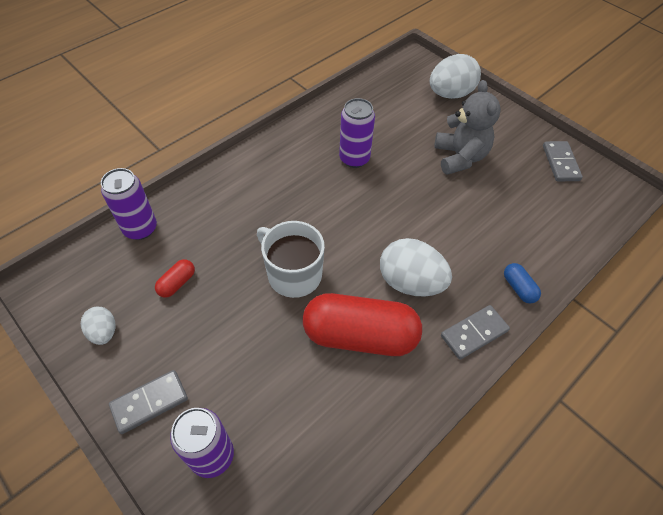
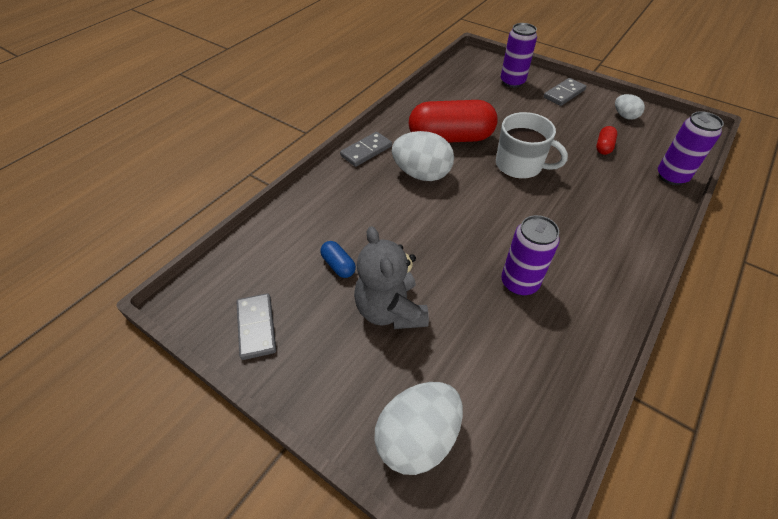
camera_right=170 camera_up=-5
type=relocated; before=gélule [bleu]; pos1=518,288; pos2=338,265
---
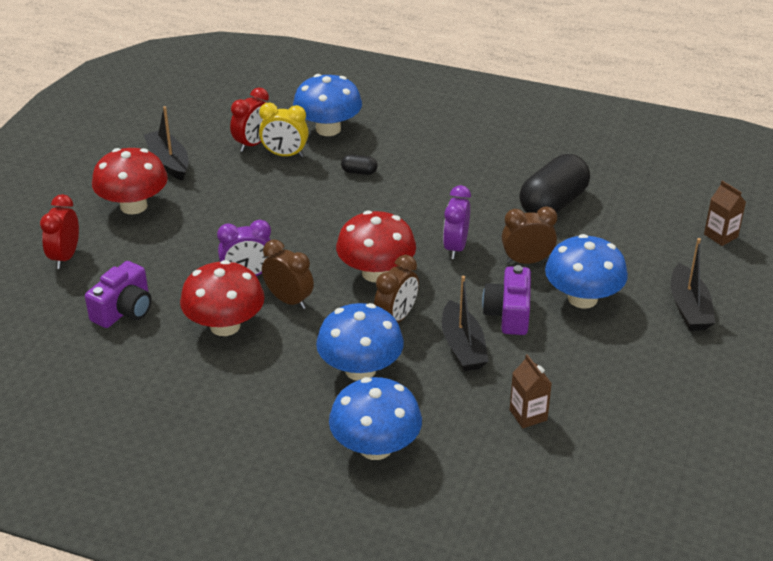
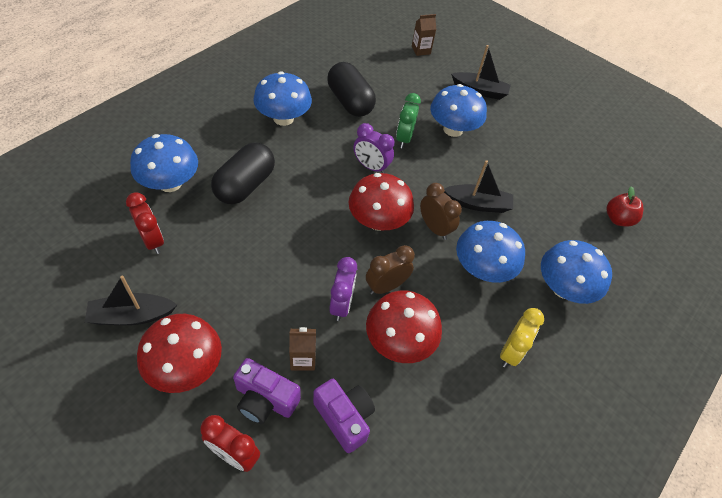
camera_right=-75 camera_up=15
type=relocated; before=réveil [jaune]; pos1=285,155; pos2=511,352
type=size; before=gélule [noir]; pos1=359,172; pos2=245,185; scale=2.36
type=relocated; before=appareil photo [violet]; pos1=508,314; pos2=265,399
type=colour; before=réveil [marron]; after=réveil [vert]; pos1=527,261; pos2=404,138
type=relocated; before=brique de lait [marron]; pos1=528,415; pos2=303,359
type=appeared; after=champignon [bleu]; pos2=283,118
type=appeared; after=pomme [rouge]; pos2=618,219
--
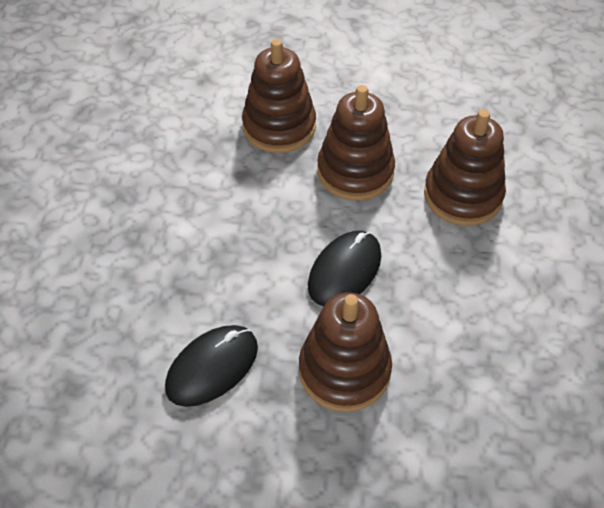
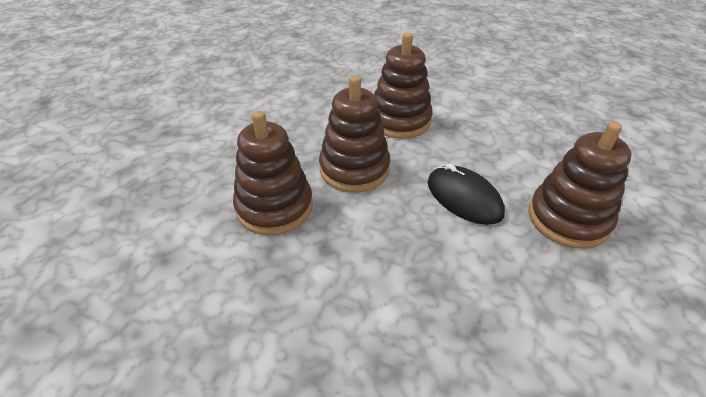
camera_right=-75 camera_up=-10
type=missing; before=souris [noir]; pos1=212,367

About this exercise: In the listing above, find the line with "camera_right=-75 camera_up=-10" and the line with "type=missing; before=souris [noir];", then print exactly those two lines and every line between them, and nothing more.

Response to the task:
camera_right=-75 camera_up=-10
type=missing; before=souris [noir]; pos1=212,367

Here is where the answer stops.